--- Source material ---

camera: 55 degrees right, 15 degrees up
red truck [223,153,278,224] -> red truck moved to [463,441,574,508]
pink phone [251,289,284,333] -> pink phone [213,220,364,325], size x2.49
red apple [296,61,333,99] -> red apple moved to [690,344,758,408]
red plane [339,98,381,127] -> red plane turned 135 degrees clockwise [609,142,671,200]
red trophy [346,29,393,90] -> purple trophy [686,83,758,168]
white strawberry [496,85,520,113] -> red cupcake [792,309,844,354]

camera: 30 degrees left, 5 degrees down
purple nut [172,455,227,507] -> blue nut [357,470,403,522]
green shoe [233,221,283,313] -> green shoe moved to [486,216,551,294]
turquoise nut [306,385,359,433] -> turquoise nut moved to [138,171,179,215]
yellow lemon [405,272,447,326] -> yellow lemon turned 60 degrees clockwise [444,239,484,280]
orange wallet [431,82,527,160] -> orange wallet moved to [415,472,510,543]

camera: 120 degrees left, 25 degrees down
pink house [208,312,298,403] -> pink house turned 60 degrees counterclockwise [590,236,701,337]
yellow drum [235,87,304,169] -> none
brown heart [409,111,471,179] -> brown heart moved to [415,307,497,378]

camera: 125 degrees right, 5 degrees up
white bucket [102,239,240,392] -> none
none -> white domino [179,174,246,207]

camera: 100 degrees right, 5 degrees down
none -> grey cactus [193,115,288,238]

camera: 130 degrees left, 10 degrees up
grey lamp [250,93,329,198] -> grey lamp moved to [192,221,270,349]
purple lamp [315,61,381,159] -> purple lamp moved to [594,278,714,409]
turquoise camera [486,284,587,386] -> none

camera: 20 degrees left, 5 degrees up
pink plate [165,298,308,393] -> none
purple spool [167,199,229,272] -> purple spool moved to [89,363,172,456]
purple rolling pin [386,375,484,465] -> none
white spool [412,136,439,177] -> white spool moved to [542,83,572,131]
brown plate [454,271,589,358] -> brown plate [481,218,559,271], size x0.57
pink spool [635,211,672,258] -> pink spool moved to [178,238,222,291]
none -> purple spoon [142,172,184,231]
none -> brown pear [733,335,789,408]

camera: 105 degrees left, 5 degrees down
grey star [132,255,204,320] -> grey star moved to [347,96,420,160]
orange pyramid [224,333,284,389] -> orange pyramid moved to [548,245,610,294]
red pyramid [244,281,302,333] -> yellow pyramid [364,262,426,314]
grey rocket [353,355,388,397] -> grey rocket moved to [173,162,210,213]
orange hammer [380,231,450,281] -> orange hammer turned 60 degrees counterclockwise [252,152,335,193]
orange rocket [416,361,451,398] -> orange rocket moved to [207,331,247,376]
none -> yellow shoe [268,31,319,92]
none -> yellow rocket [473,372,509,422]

---

▶ [Task details]: Print, without alteration, only the lines above between the one holding "red truck [223,153,278,224]" and the one holding "camera: 30 degrees left, 5 degrees down", inclusive.

▶ [Task output]:
red truck [223,153,278,224] -> red truck moved to [463,441,574,508]
pink phone [251,289,284,333] -> pink phone [213,220,364,325], size x2.49
red apple [296,61,333,99] -> red apple moved to [690,344,758,408]
red plane [339,98,381,127] -> red plane turned 135 degrees clockwise [609,142,671,200]
red trophy [346,29,393,90] -> purple trophy [686,83,758,168]
white strawberry [496,85,520,113] -> red cupcake [792,309,844,354]

camera: 30 degrees left, 5 degrees down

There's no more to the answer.